> THE PROBLEM:
From the entries below, print exactly the span beginning with the line holding "brown trapezoid: moved 8 px left, 12 px down" and ending with the line holding "orange star: rotated 16 degrees clockwise", endpoints included, and skip any pictures.

> EXERCISE MATERIAL:
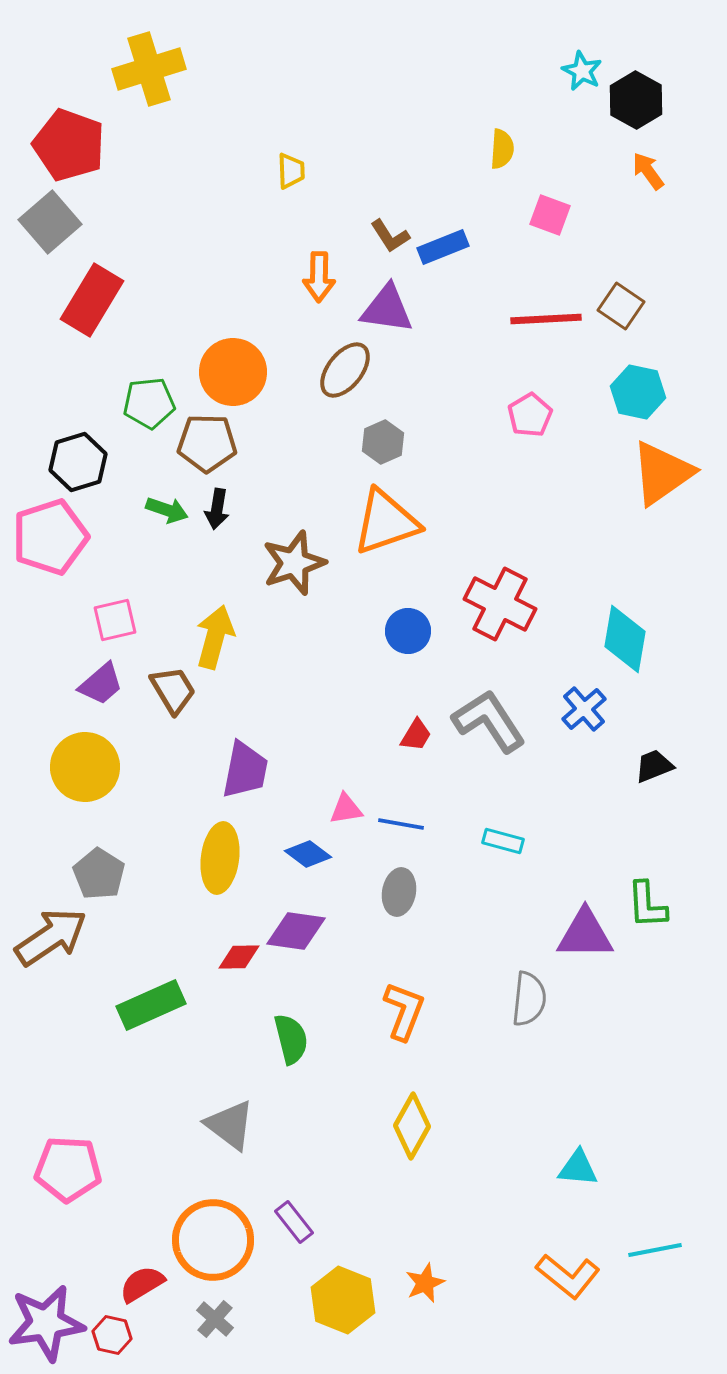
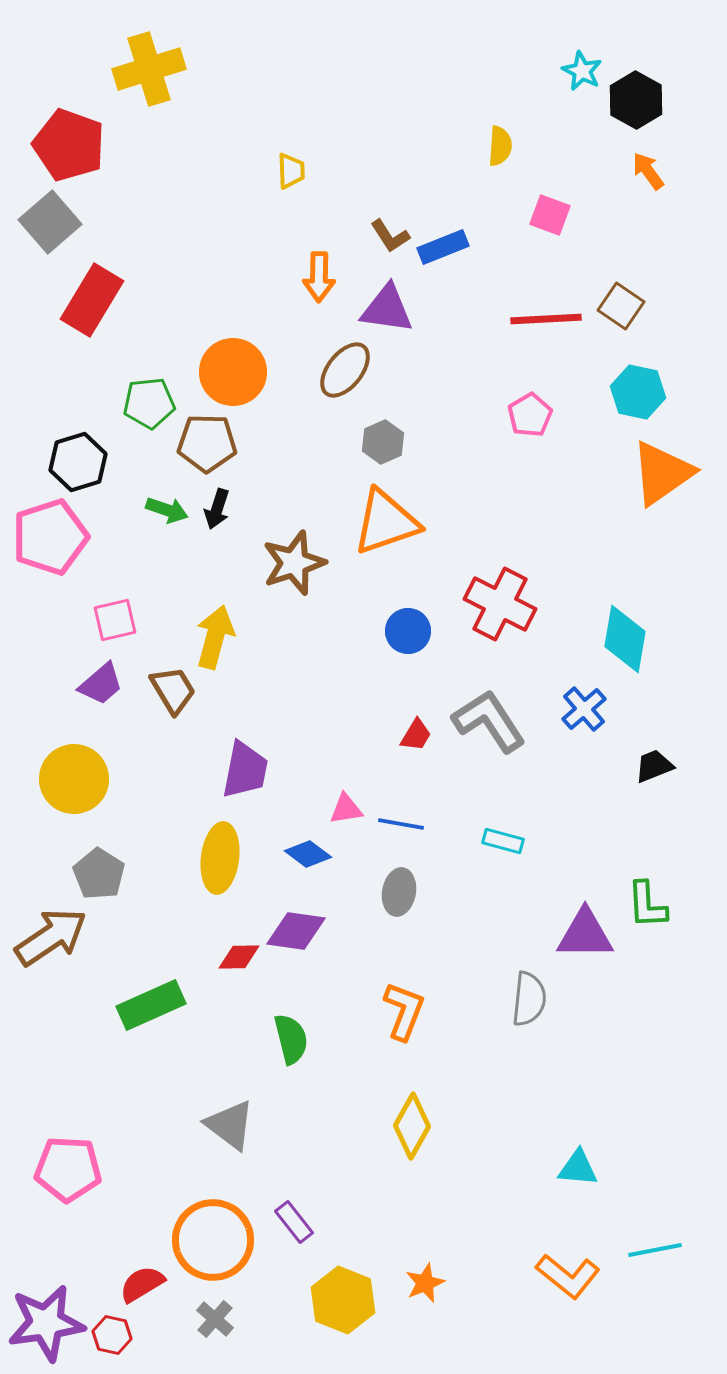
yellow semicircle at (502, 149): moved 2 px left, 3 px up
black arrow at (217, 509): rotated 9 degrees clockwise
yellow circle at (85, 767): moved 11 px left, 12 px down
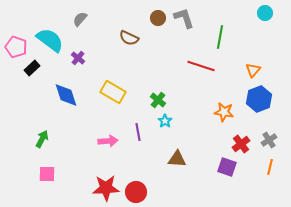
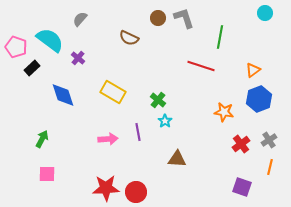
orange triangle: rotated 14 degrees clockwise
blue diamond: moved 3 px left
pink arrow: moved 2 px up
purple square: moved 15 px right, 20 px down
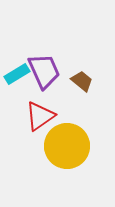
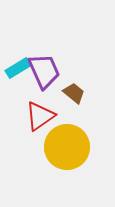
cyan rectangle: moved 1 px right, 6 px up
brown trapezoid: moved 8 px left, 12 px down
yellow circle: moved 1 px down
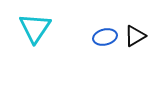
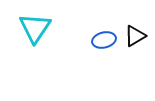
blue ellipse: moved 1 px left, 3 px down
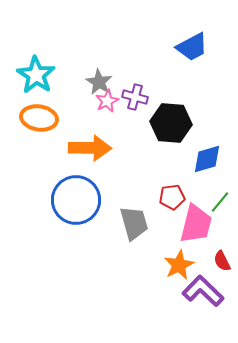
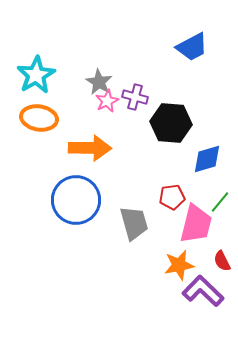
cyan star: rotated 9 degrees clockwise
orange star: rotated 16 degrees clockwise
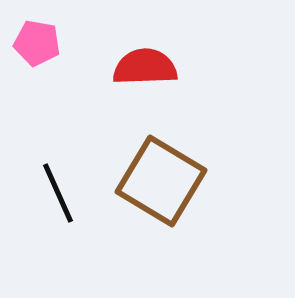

* * *

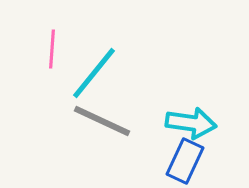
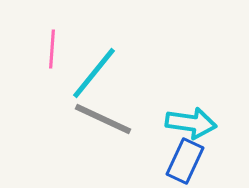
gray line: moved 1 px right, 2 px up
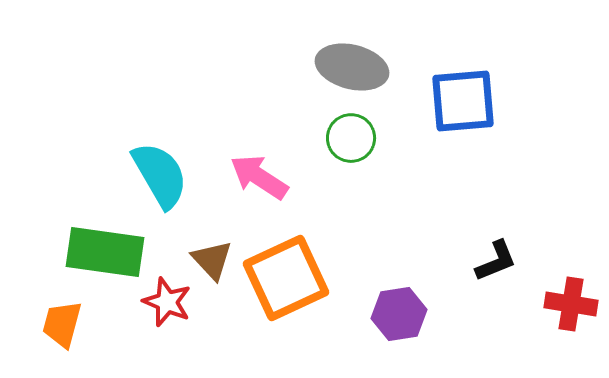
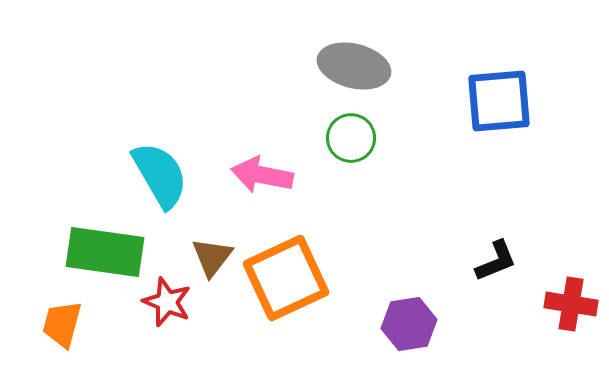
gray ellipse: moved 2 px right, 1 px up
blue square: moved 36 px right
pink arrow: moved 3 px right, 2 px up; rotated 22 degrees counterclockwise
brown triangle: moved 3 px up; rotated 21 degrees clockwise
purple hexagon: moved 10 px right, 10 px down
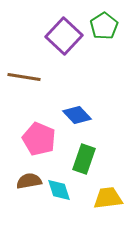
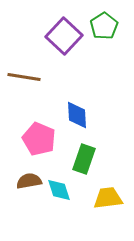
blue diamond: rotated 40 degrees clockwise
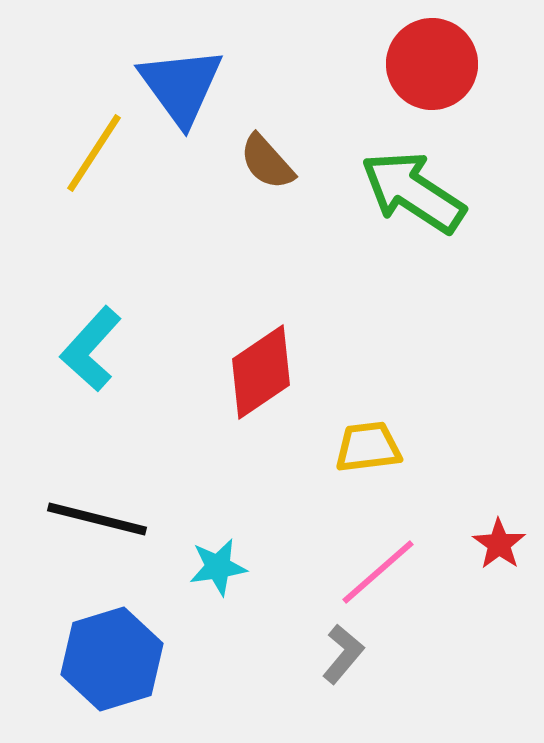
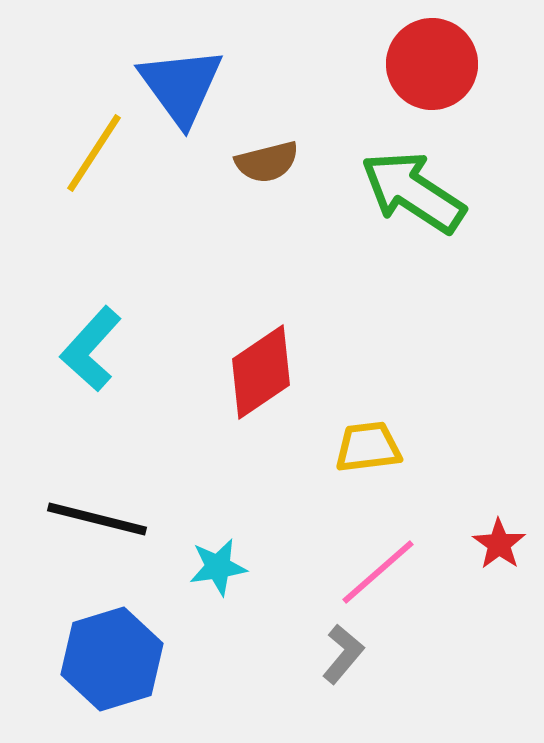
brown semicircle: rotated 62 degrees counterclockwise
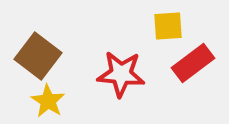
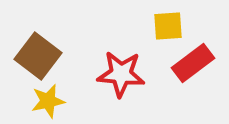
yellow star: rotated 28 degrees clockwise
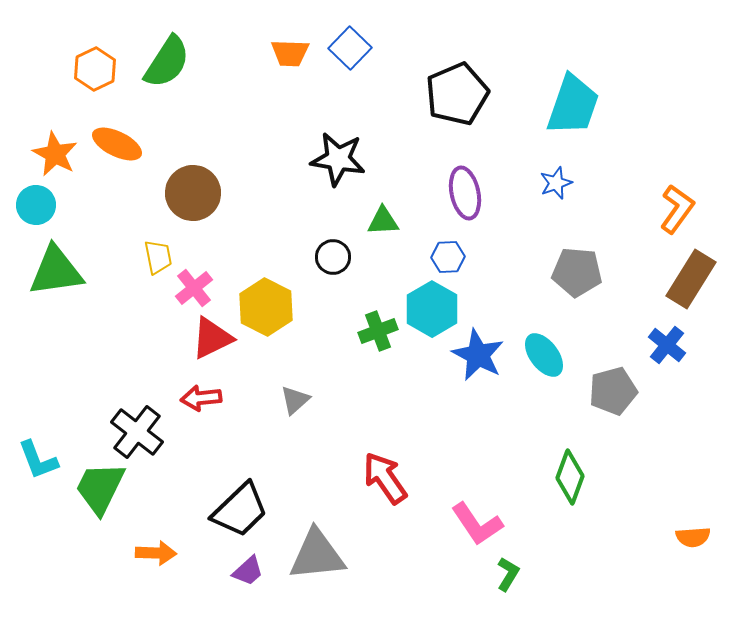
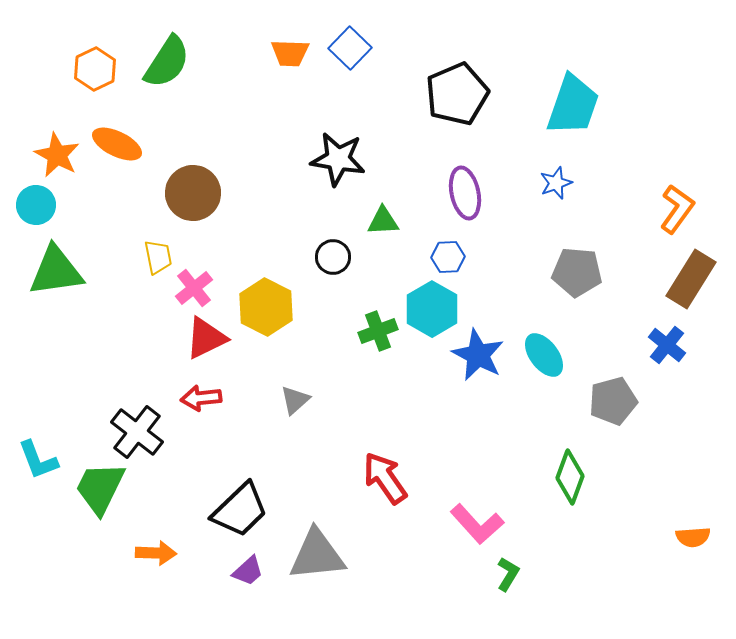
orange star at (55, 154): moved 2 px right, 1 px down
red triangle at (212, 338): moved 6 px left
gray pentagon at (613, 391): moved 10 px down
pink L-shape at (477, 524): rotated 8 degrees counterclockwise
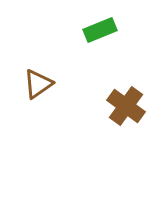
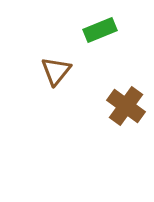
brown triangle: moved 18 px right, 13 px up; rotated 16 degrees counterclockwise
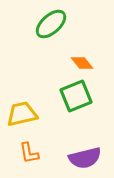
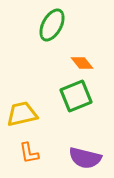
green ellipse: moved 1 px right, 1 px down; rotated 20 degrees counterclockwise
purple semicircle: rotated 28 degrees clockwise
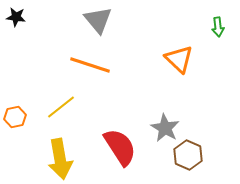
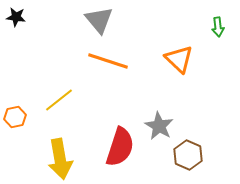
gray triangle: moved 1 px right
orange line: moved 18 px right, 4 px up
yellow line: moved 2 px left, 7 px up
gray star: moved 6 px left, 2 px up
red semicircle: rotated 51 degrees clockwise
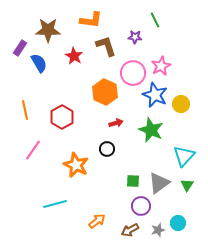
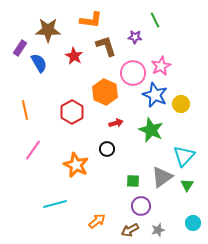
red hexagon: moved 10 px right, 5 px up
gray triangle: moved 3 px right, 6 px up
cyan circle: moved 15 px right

> OUTPUT OF THE EXERCISE:
brown trapezoid: moved 8 px left, 12 px down
yellow circle: moved 1 px down
blue ellipse: moved 1 px left, 3 px down
cyan star: rotated 9 degrees clockwise
orange star: rotated 16 degrees clockwise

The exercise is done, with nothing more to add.